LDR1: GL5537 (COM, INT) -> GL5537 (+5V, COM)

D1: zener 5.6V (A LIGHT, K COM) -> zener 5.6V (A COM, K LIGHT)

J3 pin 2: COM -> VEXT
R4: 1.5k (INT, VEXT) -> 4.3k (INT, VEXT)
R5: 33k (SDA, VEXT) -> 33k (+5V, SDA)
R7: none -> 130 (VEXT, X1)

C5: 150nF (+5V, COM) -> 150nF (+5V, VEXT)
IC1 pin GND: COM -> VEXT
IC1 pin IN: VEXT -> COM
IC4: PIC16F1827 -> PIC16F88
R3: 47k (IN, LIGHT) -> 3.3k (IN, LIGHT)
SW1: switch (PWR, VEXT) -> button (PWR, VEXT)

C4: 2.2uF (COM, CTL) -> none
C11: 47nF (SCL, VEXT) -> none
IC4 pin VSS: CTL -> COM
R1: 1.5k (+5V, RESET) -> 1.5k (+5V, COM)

________

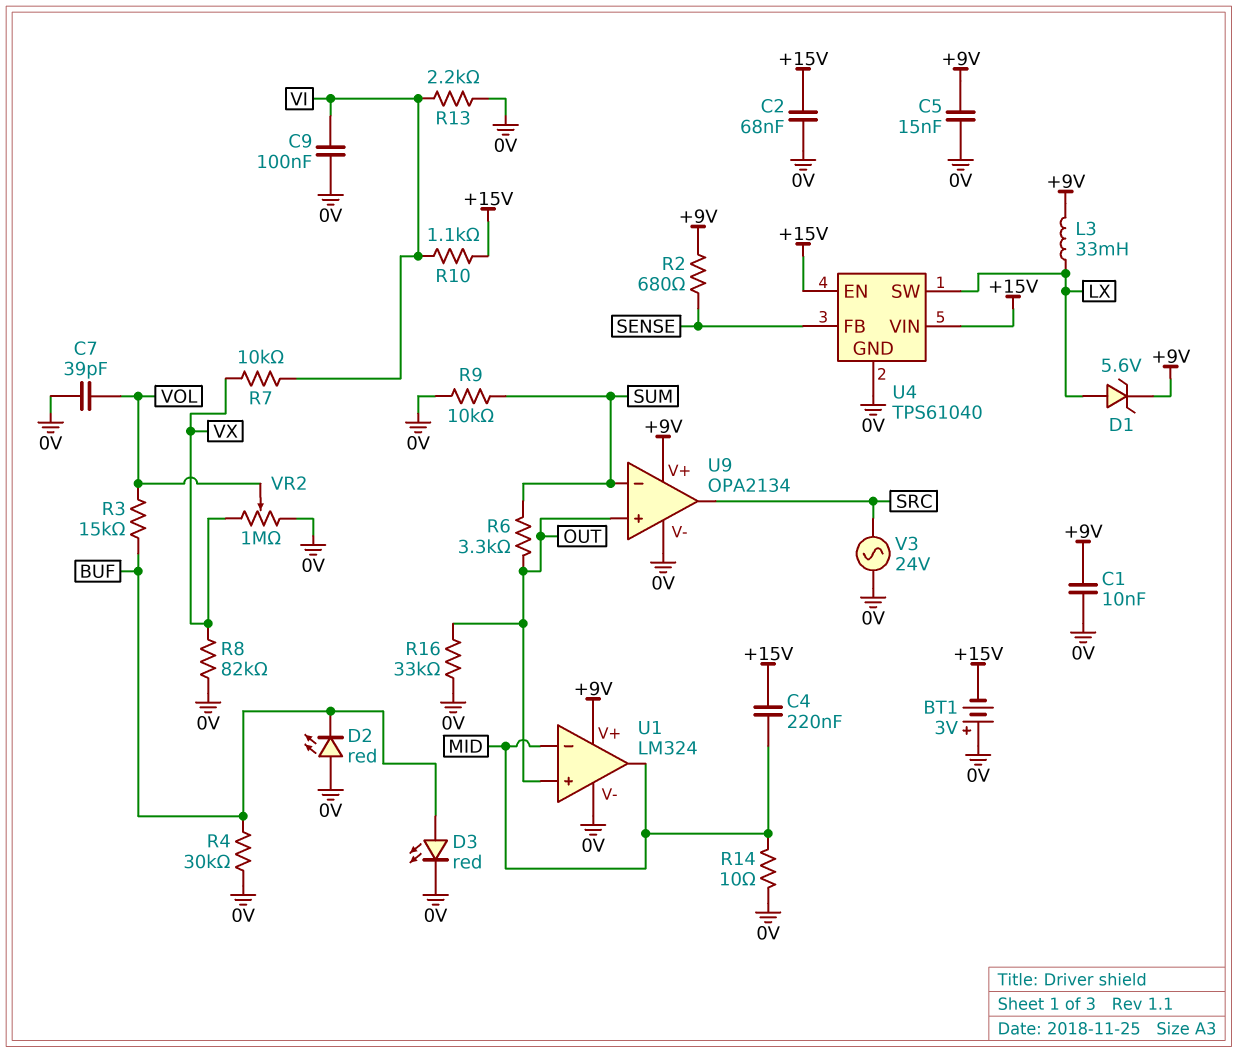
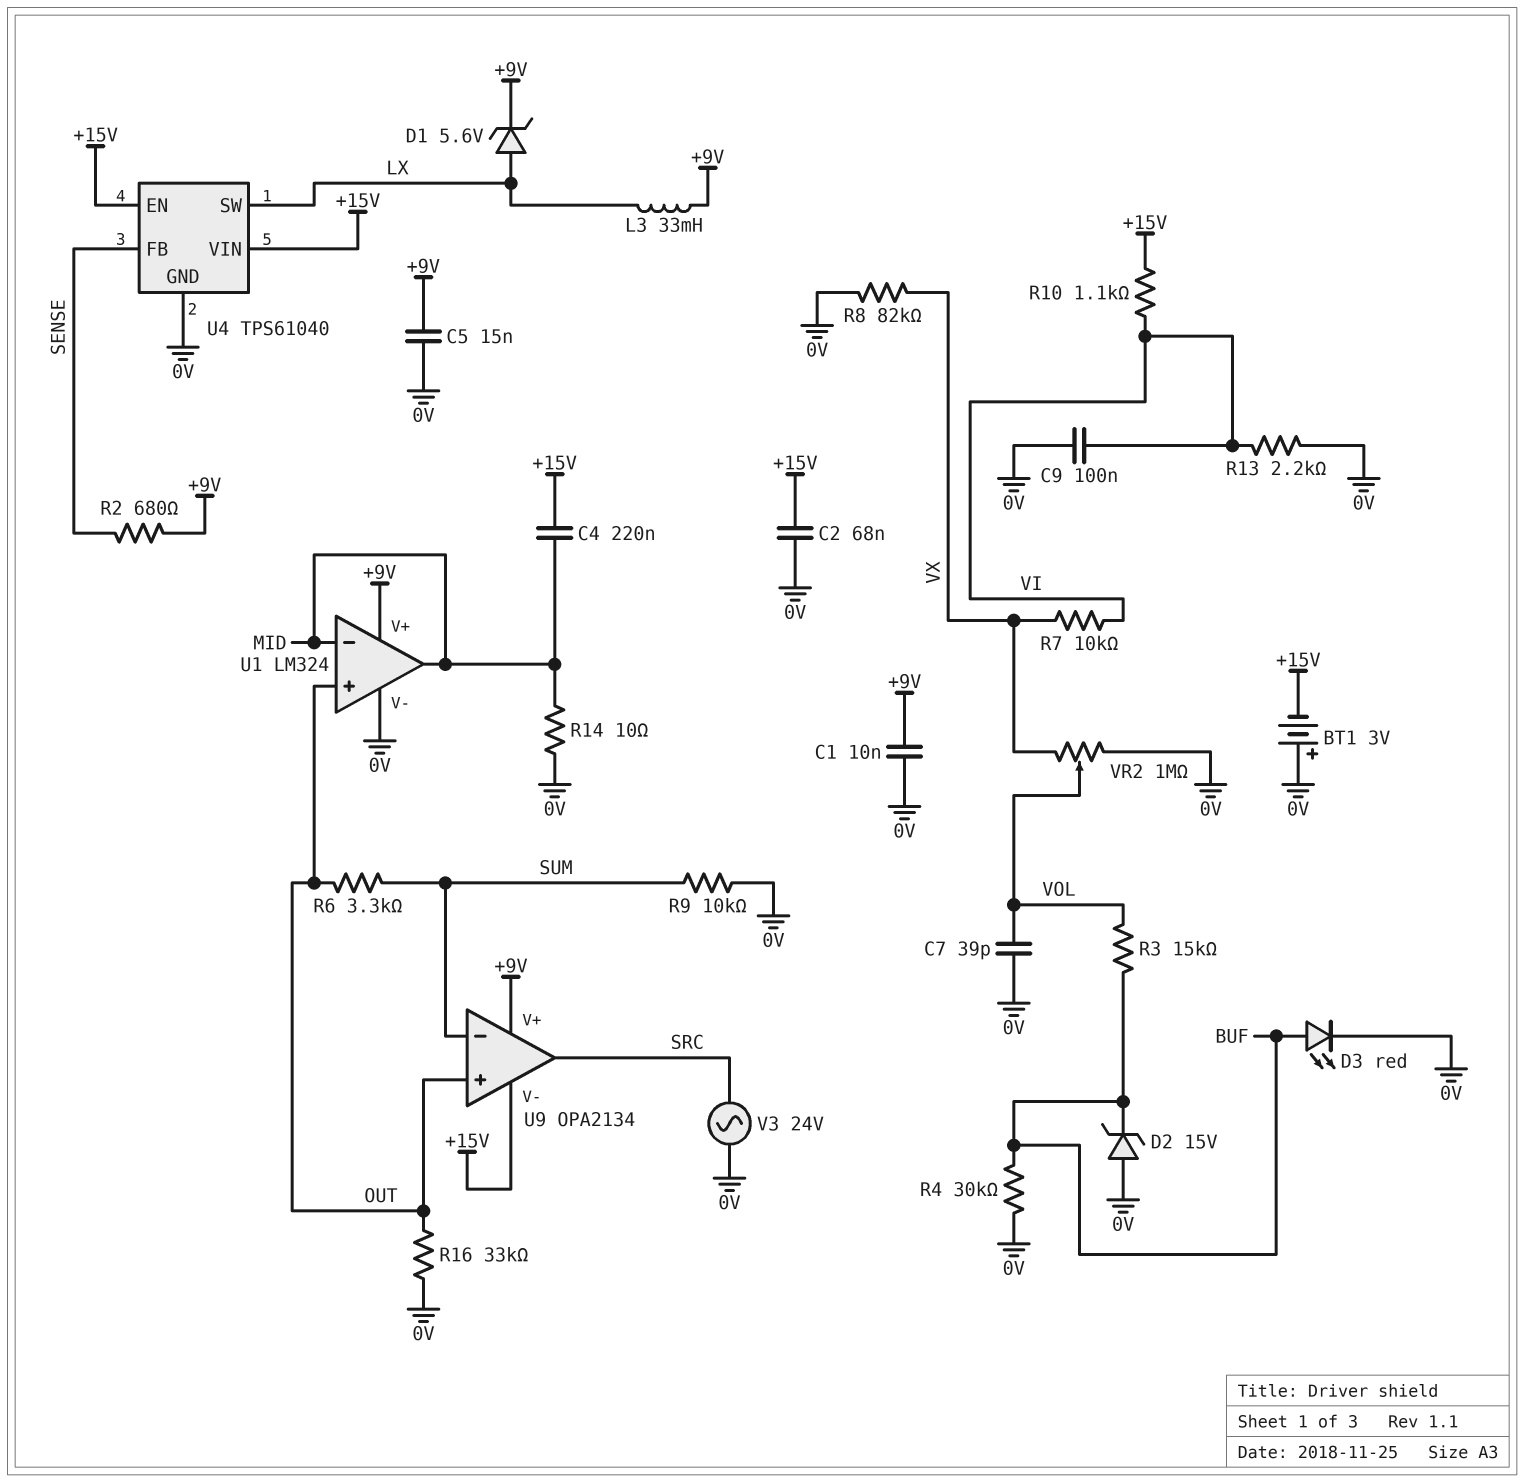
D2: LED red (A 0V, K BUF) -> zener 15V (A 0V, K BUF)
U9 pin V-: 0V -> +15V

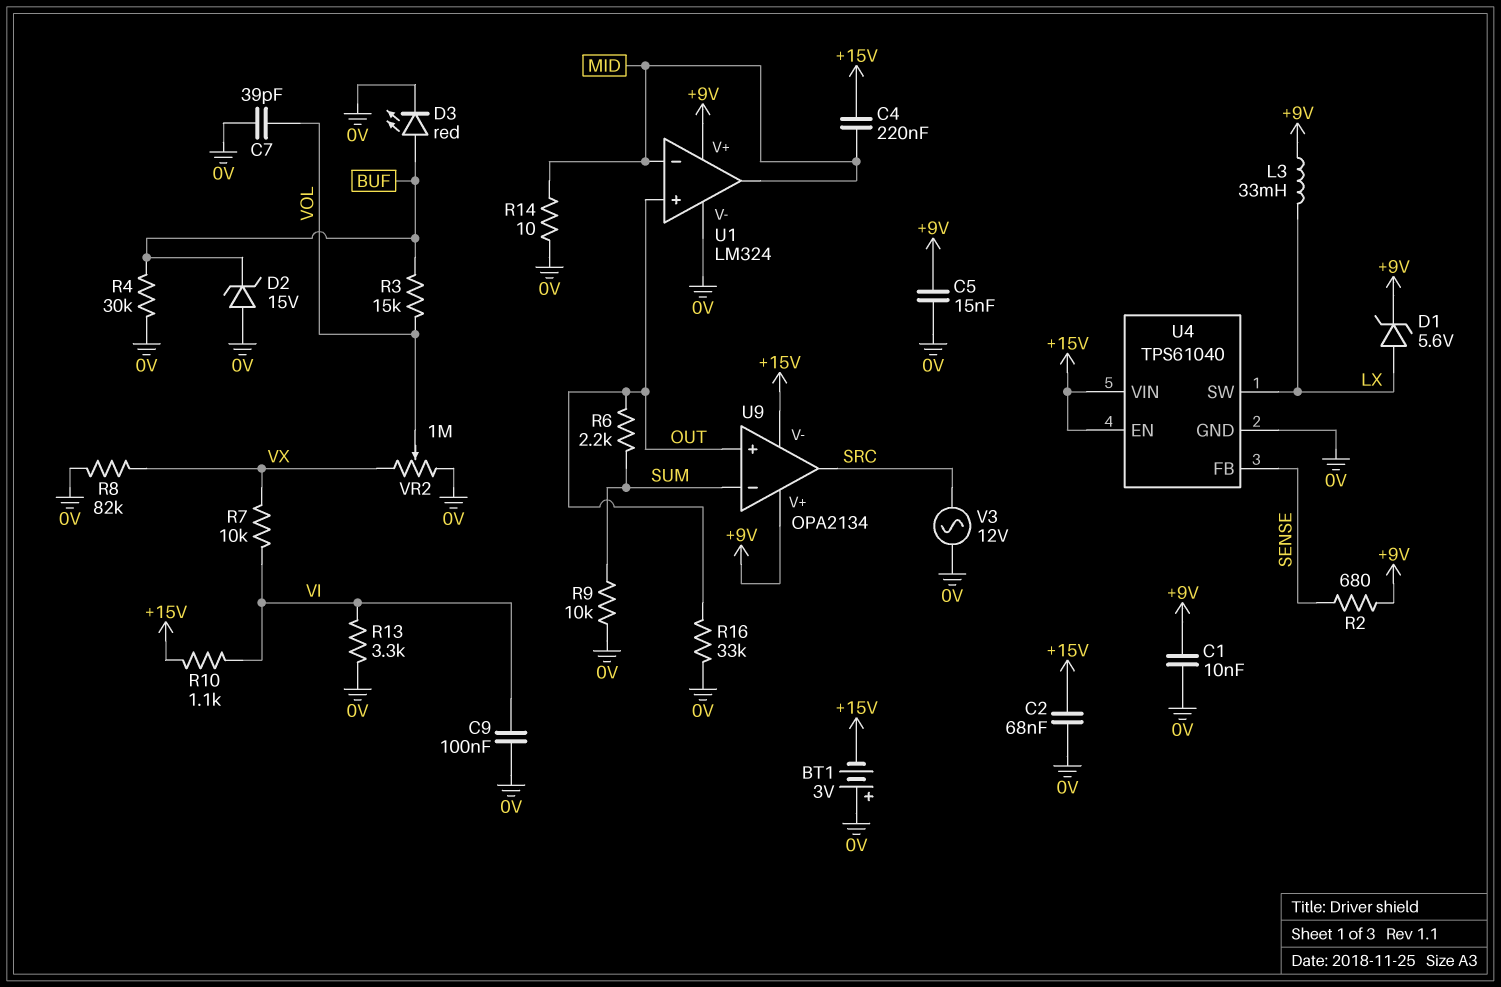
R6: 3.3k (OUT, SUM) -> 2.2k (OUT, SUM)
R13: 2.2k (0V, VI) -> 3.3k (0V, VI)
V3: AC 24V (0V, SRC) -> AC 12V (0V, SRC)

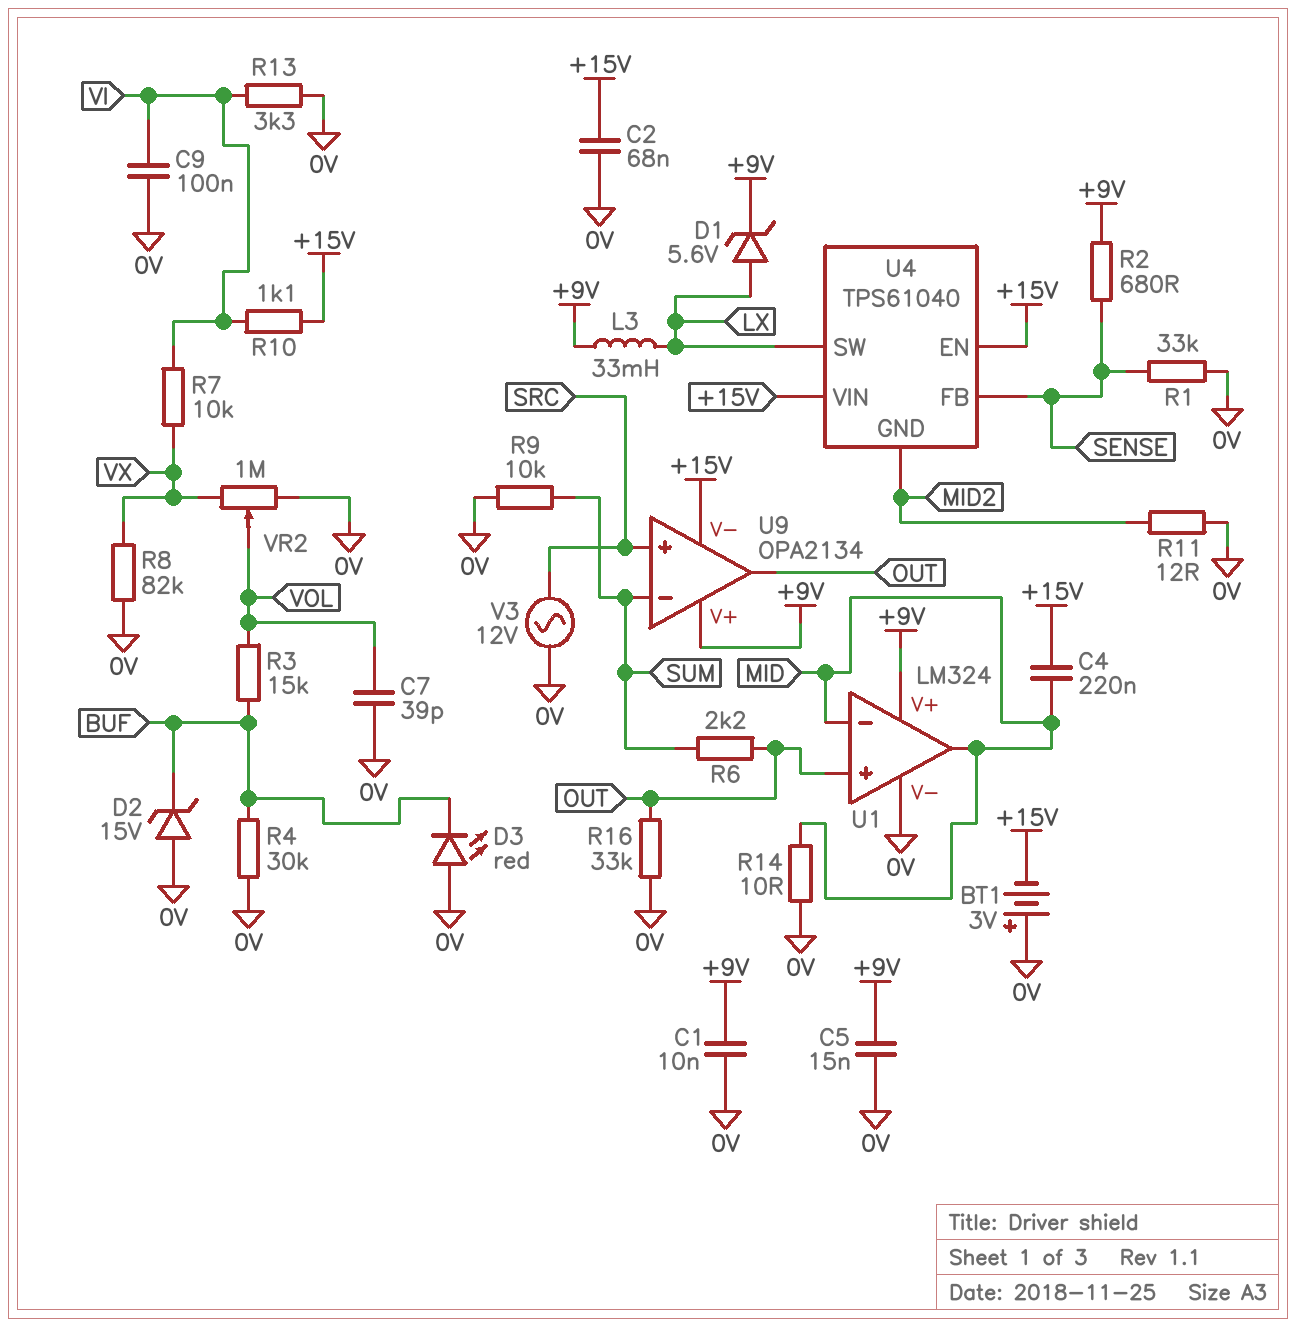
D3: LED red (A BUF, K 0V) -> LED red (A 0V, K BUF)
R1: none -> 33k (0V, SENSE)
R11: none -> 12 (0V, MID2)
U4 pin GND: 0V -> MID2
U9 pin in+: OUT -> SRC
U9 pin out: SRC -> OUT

________

■ Problem requirements
Write out exactly the lines above from the line with "IC1 pin IN: VEXT -> COM" through the line with "R1: 1.5k (+5V, RESET) -> 1.5k (+5V, COM)", both of them included, and leave out all other lines.

■ Response
IC1 pin IN: VEXT -> COM
IC4: PIC16F1827 -> PIC16F88
R3: 47k (IN, LIGHT) -> 3.3k (IN, LIGHT)
SW1: switch (PWR, VEXT) -> button (PWR, VEXT)

C4: 2.2uF (COM, CTL) -> none
C11: 47nF (SCL, VEXT) -> none
IC4 pin VSS: CTL -> COM
R1: 1.5k (+5V, RESET) -> 1.5k (+5V, COM)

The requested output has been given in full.